# [PROBLEM TO SOLVE]
Omit the pictures. Transcribe exactly the lines below, from the one with "U28: none -> NOT (in W19, out W16)" up to and including the last.

# [SUPPLIED MATERIAL]
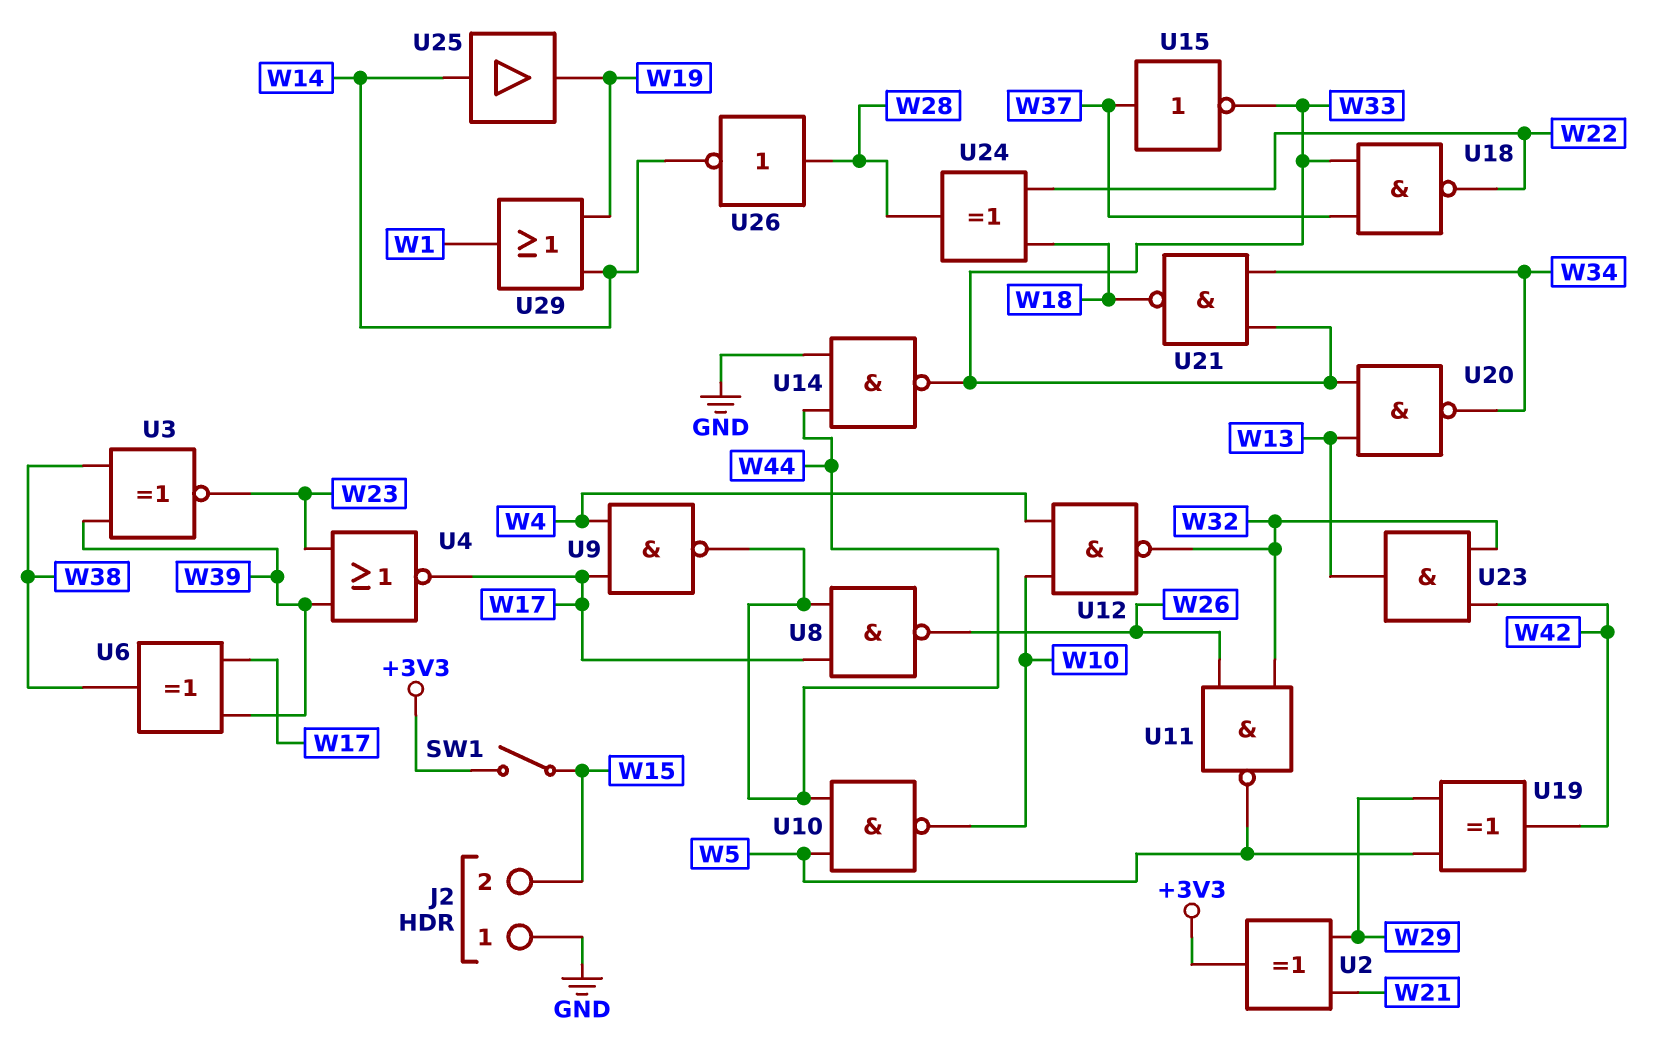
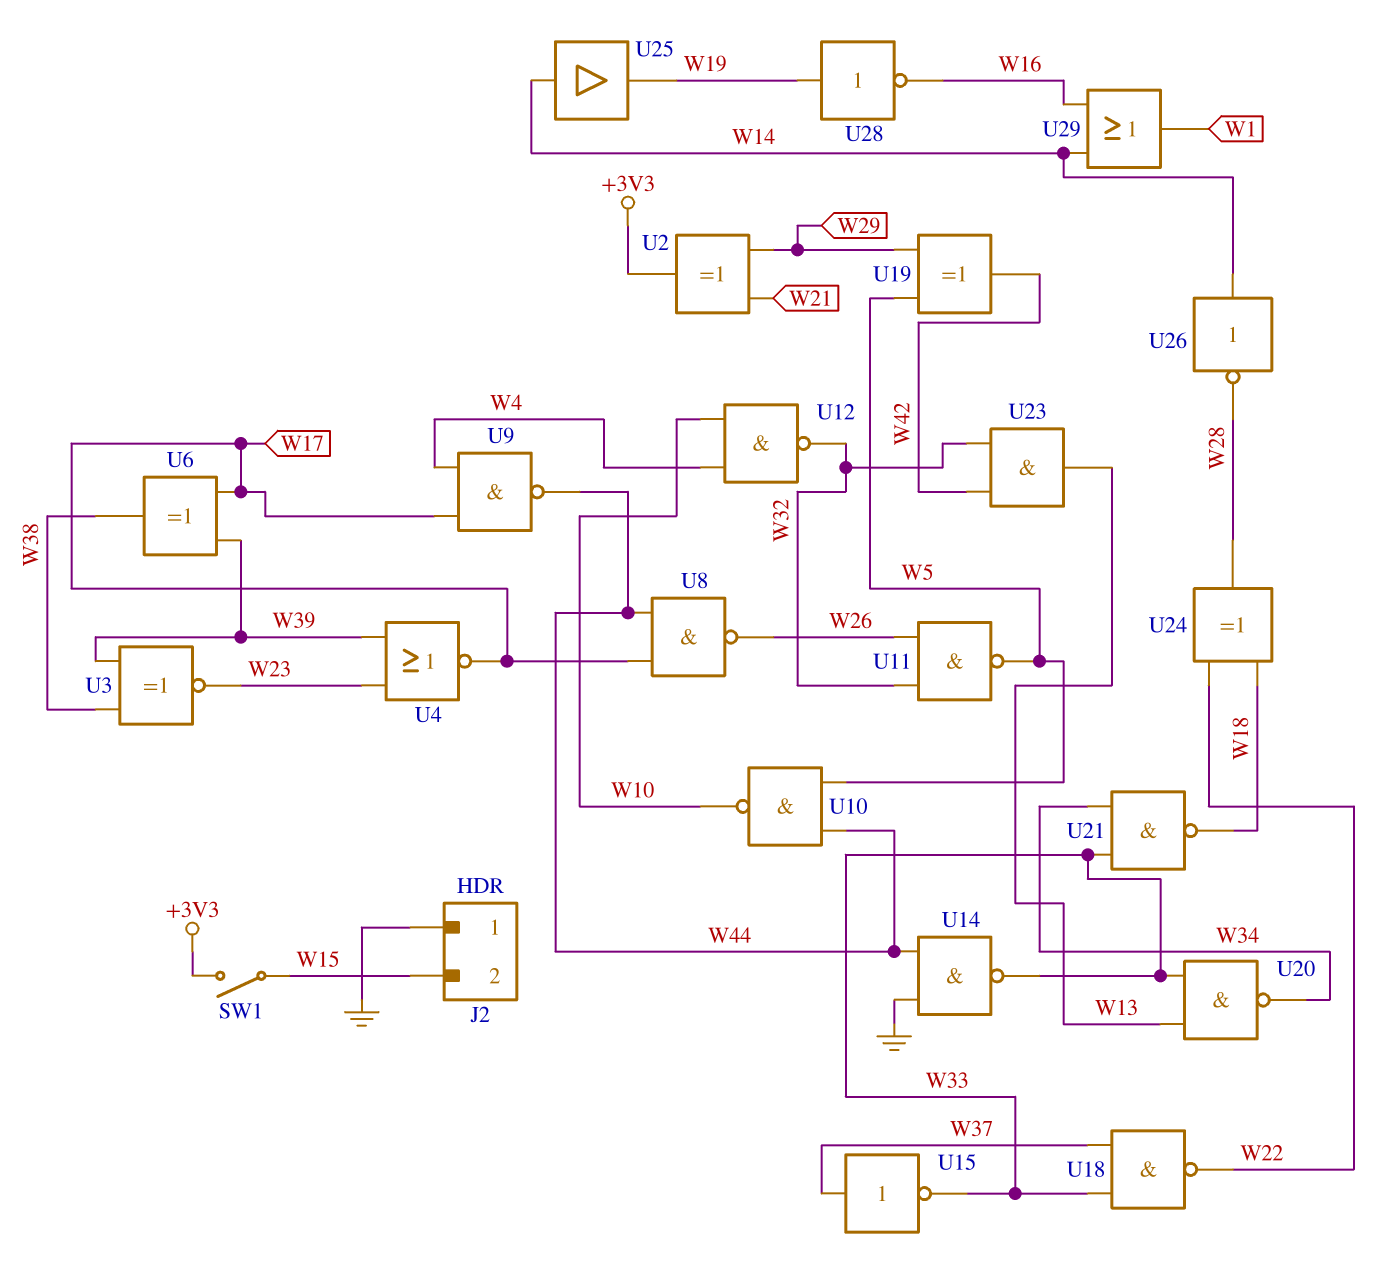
U26: NOT (in W28, out W14) -> NOT (in W14, out W28)
U28: none -> NOT (in W19, out W16)
U29: OR (in W14, in W19, out W1) -> OR (in W14, in W16, out W1)

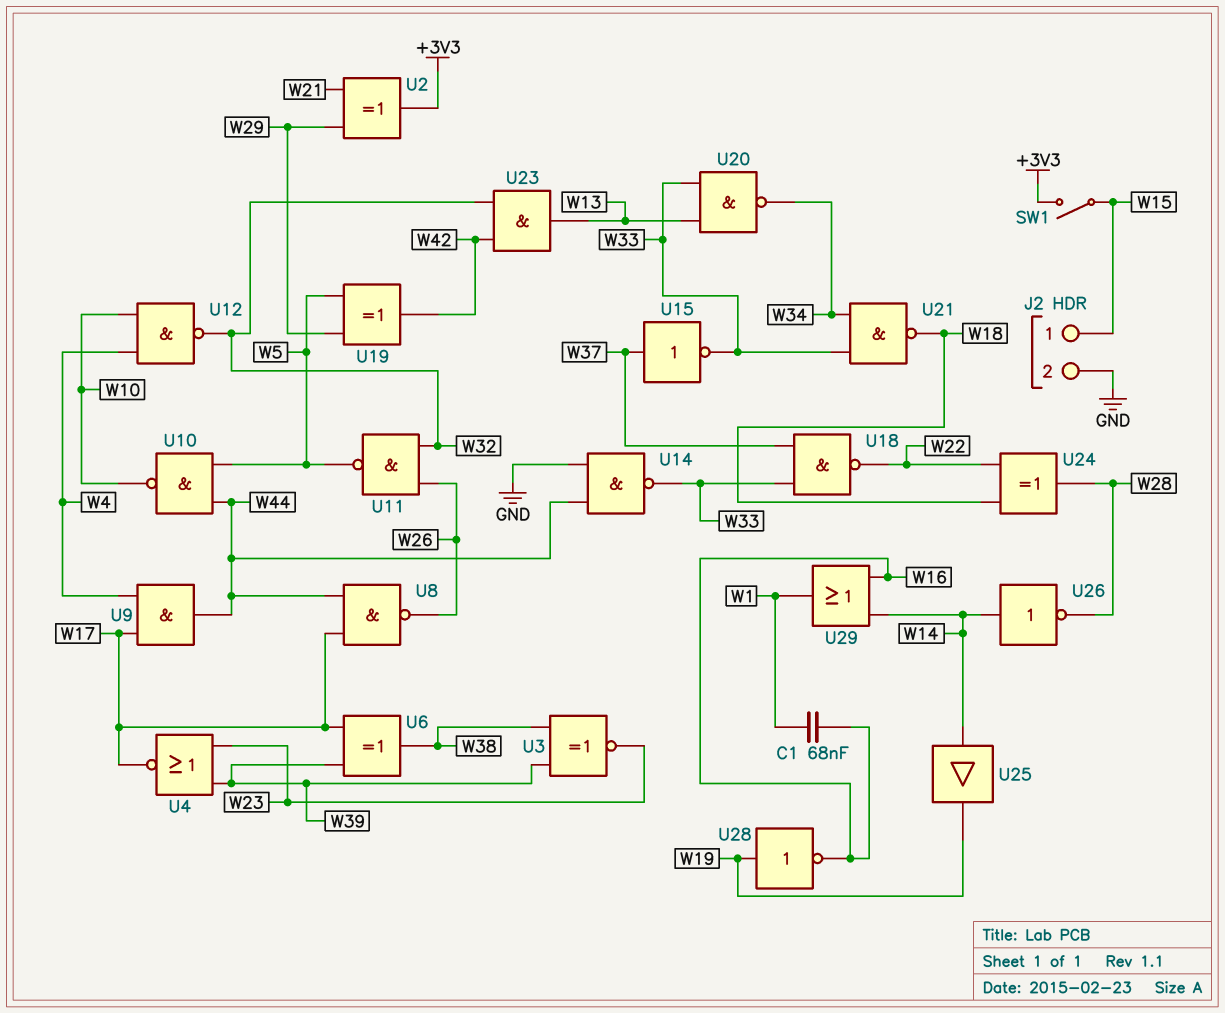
C1: none -> 68nF (W1, W16)
J2 pin 1: GND -> W15
J2 pin 2: W15 -> GND
U9: NAND (in W4, in W17, out W44) -> AND (in W4, in W17, out W44)

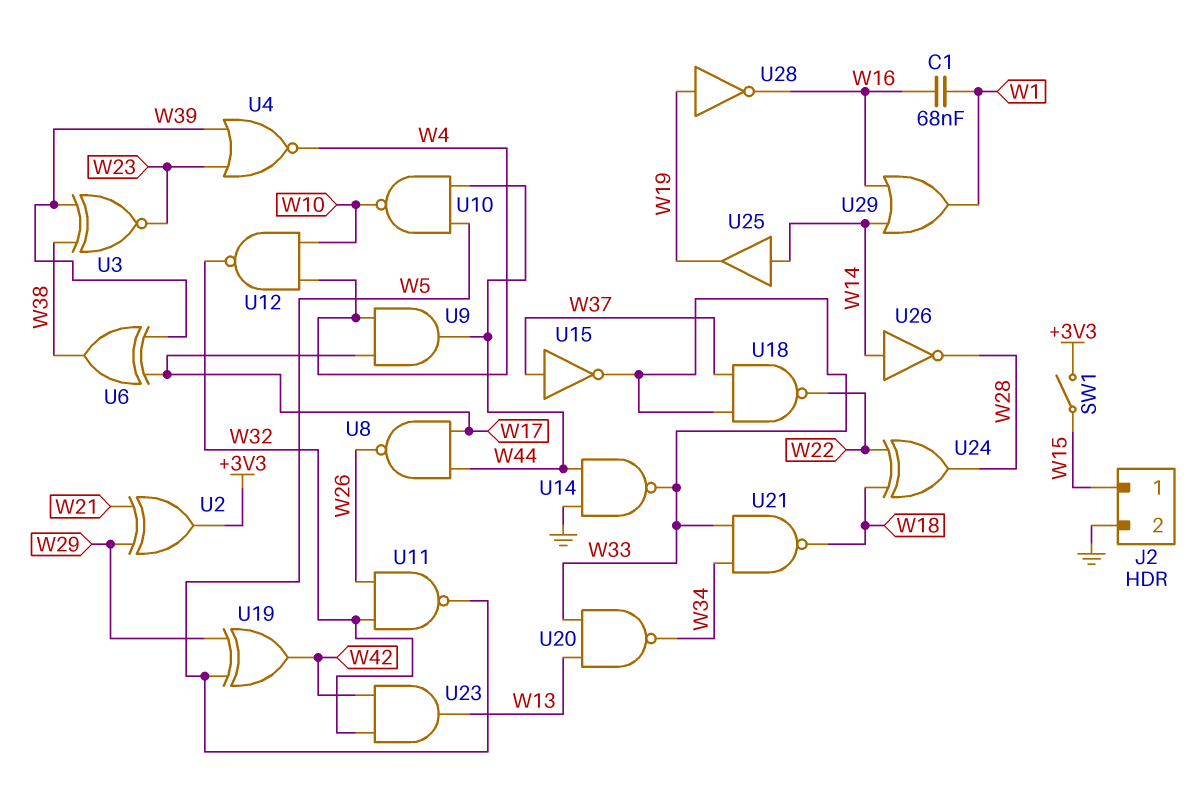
U4: NOR (in W23, in W39, out W17) -> NOR (in W23, in W39, out W4)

# [WORKED SOLUTION]
U28: none -> NOT (in W19, out W16)
U29: OR (in W14, in W19, out W1) -> OR (in W14, in W16, out W1)

C1: none -> 68nF (W1, W16)
J2 pin 1: GND -> W15
J2 pin 2: W15 -> GND
U9: NAND (in W4, in W17, out W44) -> AND (in W4, in W17, out W44)

U4: NOR (in W23, in W39, out W17) -> NOR (in W23, in W39, out W4)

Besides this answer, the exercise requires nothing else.